**** Entries provided

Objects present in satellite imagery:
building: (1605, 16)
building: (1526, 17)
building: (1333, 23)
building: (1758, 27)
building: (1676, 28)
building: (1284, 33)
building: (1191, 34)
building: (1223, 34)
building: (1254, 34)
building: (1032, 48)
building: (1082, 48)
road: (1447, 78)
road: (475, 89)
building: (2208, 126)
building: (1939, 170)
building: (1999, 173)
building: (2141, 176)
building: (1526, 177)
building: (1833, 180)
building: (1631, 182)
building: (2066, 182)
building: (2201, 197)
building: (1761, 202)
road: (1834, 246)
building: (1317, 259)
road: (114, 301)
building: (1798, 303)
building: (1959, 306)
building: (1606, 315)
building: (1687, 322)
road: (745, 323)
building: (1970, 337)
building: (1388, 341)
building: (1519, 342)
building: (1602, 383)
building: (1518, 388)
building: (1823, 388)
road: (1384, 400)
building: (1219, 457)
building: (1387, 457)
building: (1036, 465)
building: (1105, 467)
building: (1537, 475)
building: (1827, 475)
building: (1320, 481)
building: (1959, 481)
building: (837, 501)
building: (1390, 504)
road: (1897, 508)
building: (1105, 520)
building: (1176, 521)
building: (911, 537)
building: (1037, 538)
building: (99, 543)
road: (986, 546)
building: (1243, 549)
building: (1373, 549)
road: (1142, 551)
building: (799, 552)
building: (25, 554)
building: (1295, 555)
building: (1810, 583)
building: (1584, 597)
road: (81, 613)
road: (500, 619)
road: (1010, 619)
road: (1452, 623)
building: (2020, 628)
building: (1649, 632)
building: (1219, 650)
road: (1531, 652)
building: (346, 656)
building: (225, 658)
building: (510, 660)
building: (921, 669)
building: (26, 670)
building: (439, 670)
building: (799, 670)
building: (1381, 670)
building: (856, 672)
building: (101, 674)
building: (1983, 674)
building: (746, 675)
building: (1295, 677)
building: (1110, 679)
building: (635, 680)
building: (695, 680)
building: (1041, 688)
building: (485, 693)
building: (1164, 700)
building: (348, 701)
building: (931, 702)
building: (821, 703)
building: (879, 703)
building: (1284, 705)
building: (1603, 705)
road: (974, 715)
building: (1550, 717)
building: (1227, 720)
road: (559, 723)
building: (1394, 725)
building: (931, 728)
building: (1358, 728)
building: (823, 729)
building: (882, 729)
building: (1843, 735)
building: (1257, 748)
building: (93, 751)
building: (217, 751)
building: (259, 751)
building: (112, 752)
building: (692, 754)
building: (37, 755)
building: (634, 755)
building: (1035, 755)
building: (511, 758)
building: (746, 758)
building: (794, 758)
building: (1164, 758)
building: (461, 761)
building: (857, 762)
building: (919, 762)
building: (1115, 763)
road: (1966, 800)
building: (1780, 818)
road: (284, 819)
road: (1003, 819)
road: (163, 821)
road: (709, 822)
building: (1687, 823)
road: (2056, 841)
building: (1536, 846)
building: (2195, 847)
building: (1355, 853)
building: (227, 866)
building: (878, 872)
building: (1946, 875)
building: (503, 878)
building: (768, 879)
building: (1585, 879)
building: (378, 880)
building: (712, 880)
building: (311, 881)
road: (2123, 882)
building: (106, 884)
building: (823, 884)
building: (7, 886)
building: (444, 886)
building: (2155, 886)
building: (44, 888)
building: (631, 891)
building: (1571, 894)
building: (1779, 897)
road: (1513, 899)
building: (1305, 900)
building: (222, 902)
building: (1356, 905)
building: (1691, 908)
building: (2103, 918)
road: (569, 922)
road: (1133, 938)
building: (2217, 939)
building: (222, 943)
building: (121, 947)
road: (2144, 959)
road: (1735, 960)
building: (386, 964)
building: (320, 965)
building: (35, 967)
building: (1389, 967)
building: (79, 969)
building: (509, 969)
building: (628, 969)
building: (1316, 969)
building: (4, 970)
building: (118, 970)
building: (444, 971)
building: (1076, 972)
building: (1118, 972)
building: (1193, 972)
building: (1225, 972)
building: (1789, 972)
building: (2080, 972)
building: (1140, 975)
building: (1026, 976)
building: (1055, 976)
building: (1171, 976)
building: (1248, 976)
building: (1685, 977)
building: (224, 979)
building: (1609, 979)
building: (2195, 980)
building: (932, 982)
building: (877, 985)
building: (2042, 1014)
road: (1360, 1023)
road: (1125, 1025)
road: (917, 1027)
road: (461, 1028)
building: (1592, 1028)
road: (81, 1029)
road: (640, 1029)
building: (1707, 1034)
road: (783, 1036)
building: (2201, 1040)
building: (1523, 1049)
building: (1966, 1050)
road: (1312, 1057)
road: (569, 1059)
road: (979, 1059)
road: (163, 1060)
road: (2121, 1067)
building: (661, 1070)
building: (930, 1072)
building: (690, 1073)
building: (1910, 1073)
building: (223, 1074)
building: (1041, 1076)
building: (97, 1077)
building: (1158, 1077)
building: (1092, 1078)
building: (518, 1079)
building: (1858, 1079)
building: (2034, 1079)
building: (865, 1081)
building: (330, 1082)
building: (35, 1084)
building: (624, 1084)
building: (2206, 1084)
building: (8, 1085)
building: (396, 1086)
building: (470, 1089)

********

- _Goal of the exercise_
What is needed is a word-for-word restatement of all the data.

- _Output for this exercise_
Objects present in satellite imagery:
building: (1605, 16)
building: (1526, 17)
building: (1333, 23)
building: (1758, 27)
building: (1676, 28)
building: (1284, 33)
building: (1191, 34)
building: (1223, 34)
building: (1254, 34)
building: (1032, 48)
building: (1082, 48)
road: (1447, 78)
road: (475, 89)
building: (2208, 126)
building: (1939, 170)
building: (1999, 173)
building: (2141, 176)
building: (1526, 177)
building: (1833, 180)
building: (1631, 182)
building: (2066, 182)
building: (2201, 197)
building: (1761, 202)
road: (1834, 246)
building: (1317, 259)
road: (114, 301)
building: (1798, 303)
building: (1959, 306)
building: (1606, 315)
building: (1687, 322)
road: (745, 323)
building: (1970, 337)
building: (1388, 341)
building: (1519, 342)
building: (1602, 383)
building: (1518, 388)
building: (1823, 388)
road: (1384, 400)
building: (1219, 457)
building: (1387, 457)
building: (1036, 465)
building: (1105, 467)
building: (1537, 475)
building: (1827, 475)
building: (1320, 481)
building: (1959, 481)
building: (837, 501)
building: (1390, 504)
road: (1897, 508)
building: (1105, 520)
building: (1176, 521)
building: (911, 537)
building: (1037, 538)
building: (99, 543)
road: (986, 546)
building: (1243, 549)
building: (1373, 549)
road: (1142, 551)
building: (799, 552)
building: (25, 554)
building: (1295, 555)
building: (1810, 583)
building: (1584, 597)
road: (81, 613)
road: (500, 619)
road: (1010, 619)
road: (1452, 623)
building: (2020, 628)
building: (1649, 632)
building: (1219, 650)
road: (1531, 652)
building: (346, 656)
building: (225, 658)
building: (510, 660)
building: (921, 669)
building: (26, 670)
building: (439, 670)
building: (799, 670)
building: (1381, 670)
building: (856, 672)
building: (101, 674)
building: (1983, 674)
building: (746, 675)
building: (1295, 677)
building: (1110, 679)
building: (635, 680)
building: (695, 680)
building: (1041, 688)
building: (485, 693)
building: (1164, 700)
building: (348, 701)
building: (931, 702)
building: (821, 703)
building: (879, 703)
building: (1284, 705)
building: (1603, 705)
road: (974, 715)
building: (1550, 717)
building: (1227, 720)
road: (559, 723)
building: (1394, 725)
building: (931, 728)
building: (1358, 728)
building: (823, 729)
building: (882, 729)
building: (1843, 735)
building: (1257, 748)
building: (93, 751)
building: (217, 751)
building: (259, 751)
building: (112, 752)
building: (692, 754)
building: (37, 755)
building: (634, 755)
building: (1035, 755)
building: (511, 758)
building: (746, 758)
building: (794, 758)
building: (1164, 758)
building: (461, 761)
building: (857, 762)
building: (919, 762)
building: (1115, 763)
road: (1966, 800)
building: (1780, 818)
road: (284, 819)
road: (1003, 819)
road: (163, 821)
road: (709, 822)
building: (1687, 823)
road: (2056, 841)
building: (1536, 846)
building: (2195, 847)
building: (1355, 853)
building: (227, 866)
building: (878, 872)
building: (1946, 875)
building: (503, 878)
building: (768, 879)
building: (1585, 879)
building: (378, 880)
building: (712, 880)
building: (311, 881)
road: (2123, 882)
building: (106, 884)
building: (823, 884)
building: (7, 886)
building: (444, 886)
building: (2155, 886)
building: (44, 888)
building: (631, 891)
building: (1571, 894)
building: (1779, 897)
road: (1513, 899)
building: (1305, 900)
building: (222, 902)
building: (1356, 905)
building: (1691, 908)
building: (2103, 918)
road: (569, 922)
road: (1133, 938)
building: (2217, 939)
building: (222, 943)
building: (121, 947)
road: (2144, 959)
road: (1735, 960)
building: (386, 964)
building: (320, 965)
building: (35, 967)
building: (1389, 967)
building: (79, 969)
building: (509, 969)
building: (628, 969)
building: (1316, 969)
building: (4, 970)
building: (118, 970)
building: (444, 971)
building: (1076, 972)
building: (1118, 972)
building: (1193, 972)
building: (1225, 972)
building: (1789, 972)
building: (2080, 972)
building: (1140, 975)
building: (1026, 976)
building: (1055, 976)
building: (1171, 976)
building: (1248, 976)
building: (1685, 977)
building: (224, 979)
building: (1609, 979)
building: (2195, 980)
building: (932, 982)
building: (877, 985)
building: (2042, 1014)
road: (1360, 1023)
road: (1125, 1025)
road: (917, 1027)
road: (461, 1028)
building: (1592, 1028)
road: (81, 1029)
road: (640, 1029)
building: (1707, 1034)
road: (783, 1036)
building: (2201, 1040)
building: (1523, 1049)
building: (1966, 1050)
road: (1312, 1057)
road: (569, 1059)
road: (979, 1059)
road: (163, 1060)
road: (2121, 1067)
building: (661, 1070)
building: (930, 1072)
building: (690, 1073)
building: (1910, 1073)
building: (223, 1074)
building: (1041, 1076)
building: (97, 1077)
building: (1158, 1077)
building: (1092, 1078)
building: (518, 1079)
building: (1858, 1079)
building: (2034, 1079)
building: (865, 1081)
building: (330, 1082)
building: (35, 1084)
building: (624, 1084)
building: (2206, 1084)
building: (8, 1085)
building: (396, 1086)
building: (470, 1089)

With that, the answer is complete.